Task directions:
Could you reproduce every record below exactly, excluding all pictures?

The records:
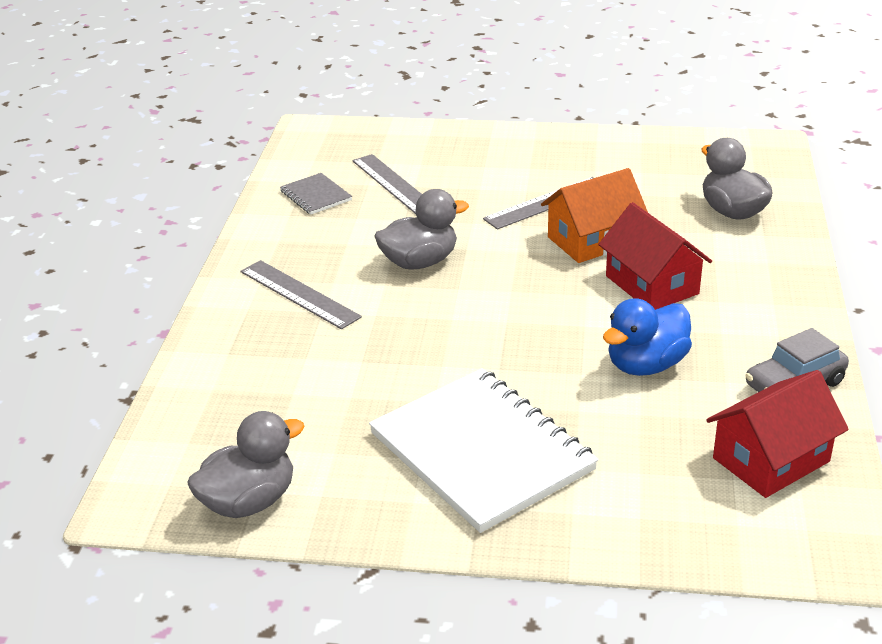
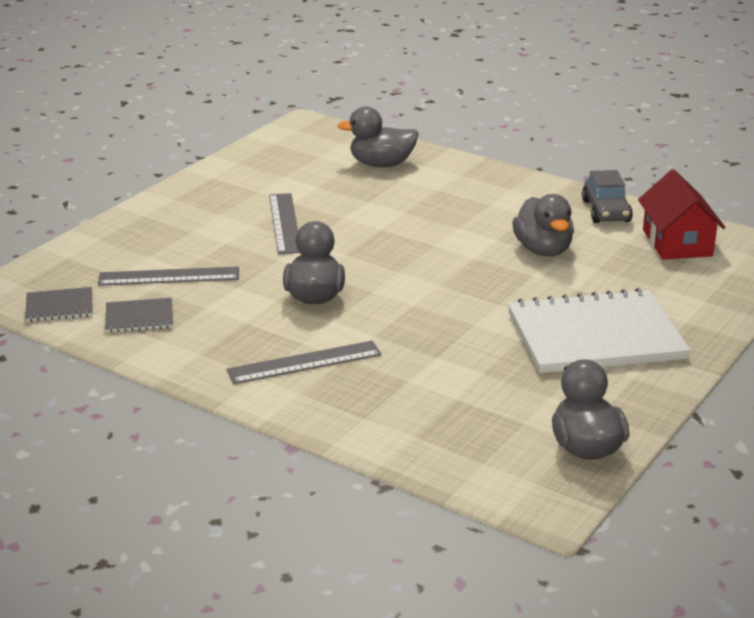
camera: 65 degrees left, 5 degrees down
(306, 159) = (59, 307): none -> grey notebook
(592, 240) = (362, 222): orange house -> none
(646, 365) = (543, 250): blue duck -> grey duck
(652, 285) = (446, 219): red house -> none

Result:
camera: 65 degrees left, 5 degrees down
(306, 159) = (59, 307): none -> grey notebook
(592, 240) = (362, 222): orange house -> none
(646, 365) = (543, 250): blue duck -> grey duck
(652, 285) = (446, 219): red house -> none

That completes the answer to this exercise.